### Your assignment
Print out the data that follows exactly, character for character, apart from the pictures.

### Available data
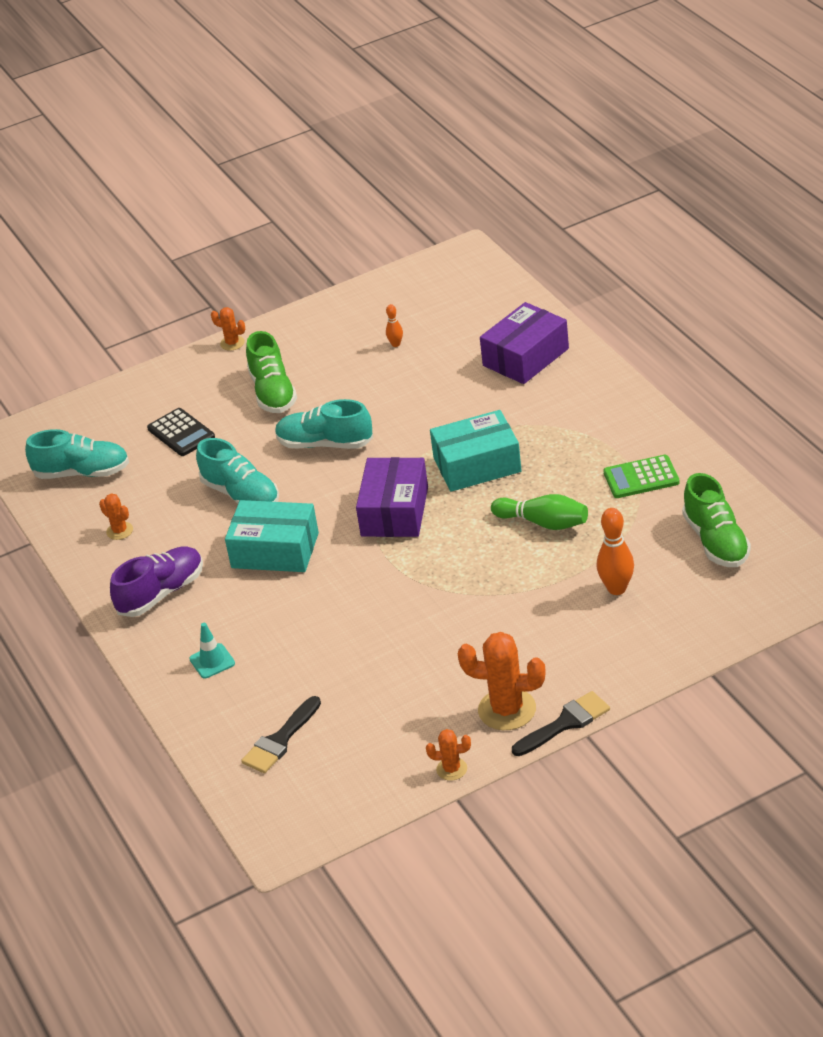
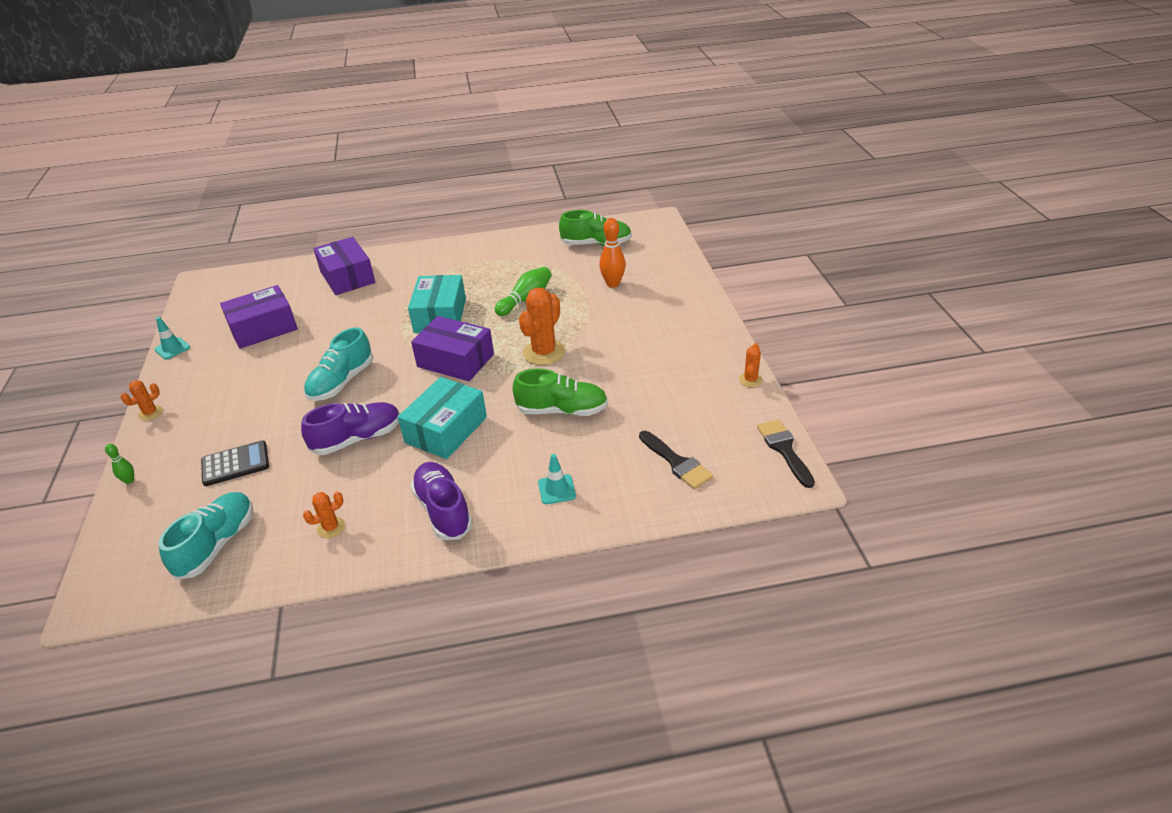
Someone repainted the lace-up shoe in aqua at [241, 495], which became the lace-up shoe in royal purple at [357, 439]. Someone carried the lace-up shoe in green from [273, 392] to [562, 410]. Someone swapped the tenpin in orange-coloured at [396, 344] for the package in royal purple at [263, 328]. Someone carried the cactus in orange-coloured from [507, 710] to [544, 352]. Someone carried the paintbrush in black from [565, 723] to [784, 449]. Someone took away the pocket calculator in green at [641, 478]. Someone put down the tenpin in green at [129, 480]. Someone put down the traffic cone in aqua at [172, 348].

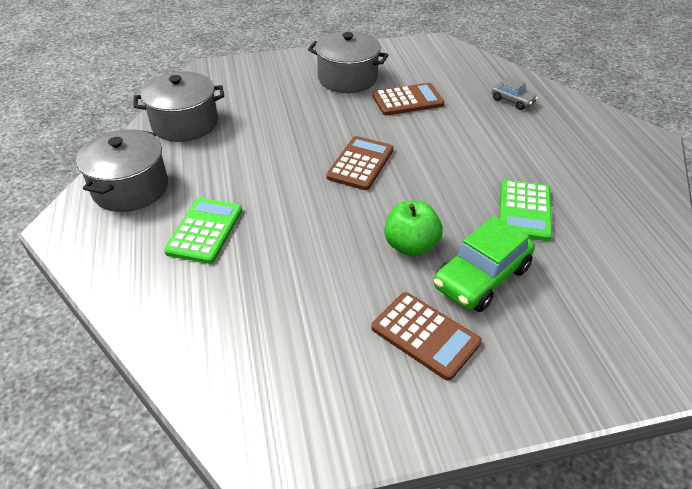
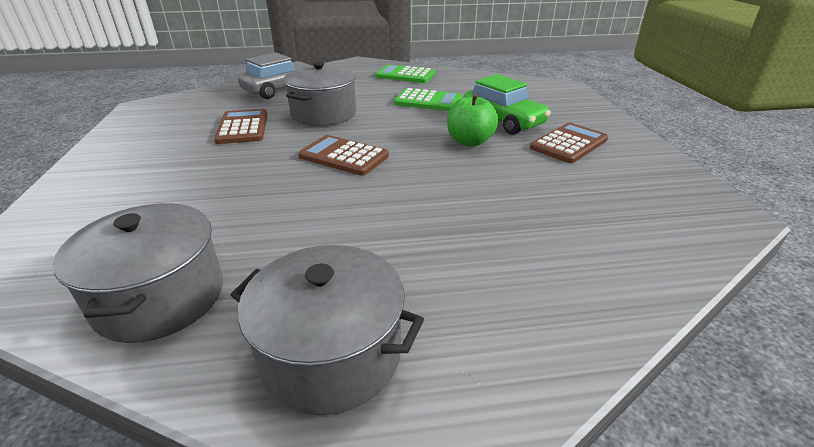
Someone carried the pocket calculator in green from [205, 231] to [405, 75]. Someone carried the stockpot in grey from [347, 78] to [324, 114]. Someone scaled the car in grey at [512, 101] by 1.85.

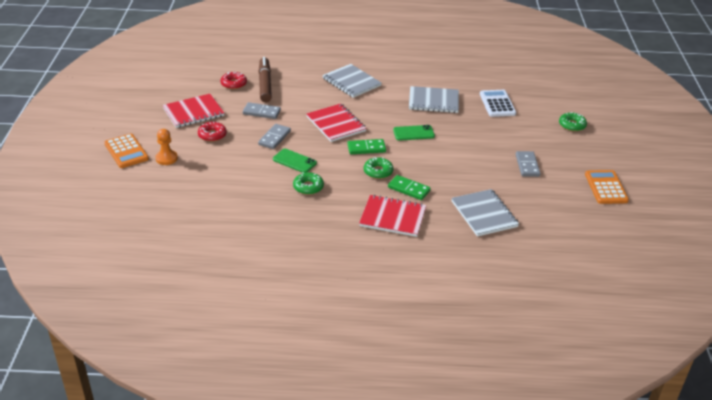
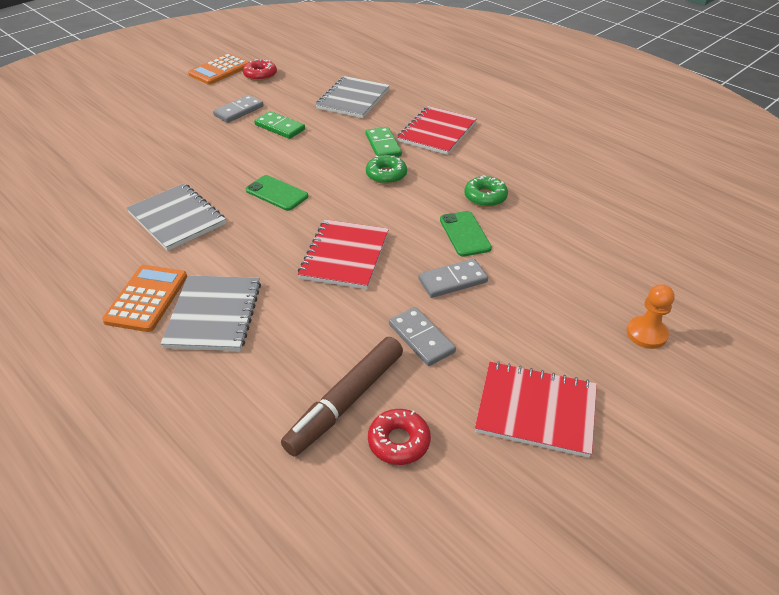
Someone carried the pocket calculator in orange-coloured from [126, 151] to [147, 298]. Someone carried the glazed donut in scarlet from [212, 135] to [260, 75]. Someone carried the domino tile in green from [366, 148] to [280, 127]. Someone rotated the notepad in scarlet at [393, 217] by 60 degrees clockwise. Someone took away the pocket calculator in white at [497, 104]. Someone took away the glazed donut in green at [572, 125].

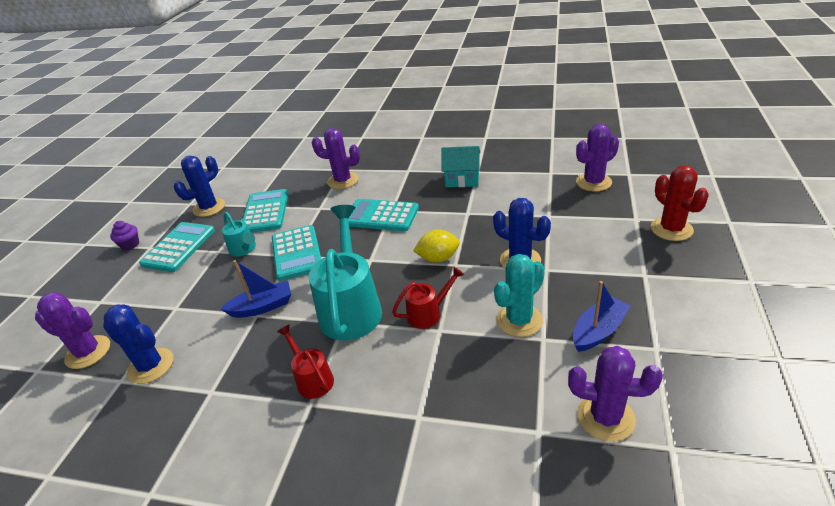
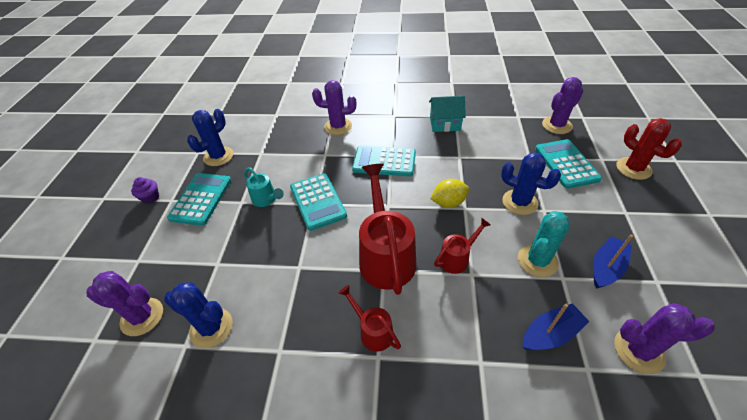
Someone carried the boat in cobalt from [262, 307] to [550, 334]. Someone carried the pocket calculator in aqua from [265, 212] to [566, 164]. Someone repainted the watering can in aqua at [351, 307], which became the watering can in scarlet at [385, 255].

### Result of this exercise
Someone repainted the lace-up shoe in aqua at [241, 495], which became the lace-up shoe in royal purple at [357, 439]. Someone carried the lace-up shoe in green from [273, 392] to [562, 410]. Someone swapped the tenpin in orange-coloured at [396, 344] for the package in royal purple at [263, 328]. Someone carried the cactus in orange-coloured from [507, 710] to [544, 352]. Someone carried the paintbrush in black from [565, 723] to [784, 449]. Someone took away the pocket calculator in green at [641, 478]. Someone put down the tenpin in green at [129, 480]. Someone put down the traffic cone in aqua at [172, 348].

Someone carried the pocket calculator in green from [205, 231] to [405, 75]. Someone carried the stockpot in grey from [347, 78] to [324, 114]. Someone scaled the car in grey at [512, 101] by 1.85.

Someone carried the pocket calculator in orange-coloured from [126, 151] to [147, 298]. Someone carried the glazed donut in scarlet from [212, 135] to [260, 75]. Someone carried the domino tile in green from [366, 148] to [280, 127]. Someone rotated the notepad in scarlet at [393, 217] by 60 degrees clockwise. Someone took away the pocket calculator in white at [497, 104]. Someone took away the glazed donut in green at [572, 125].

Someone carried the boat in cobalt from [262, 307] to [550, 334]. Someone carried the pocket calculator in aqua from [265, 212] to [566, 164]. Someone repainted the watering can in aqua at [351, 307], which became the watering can in scarlet at [385, 255].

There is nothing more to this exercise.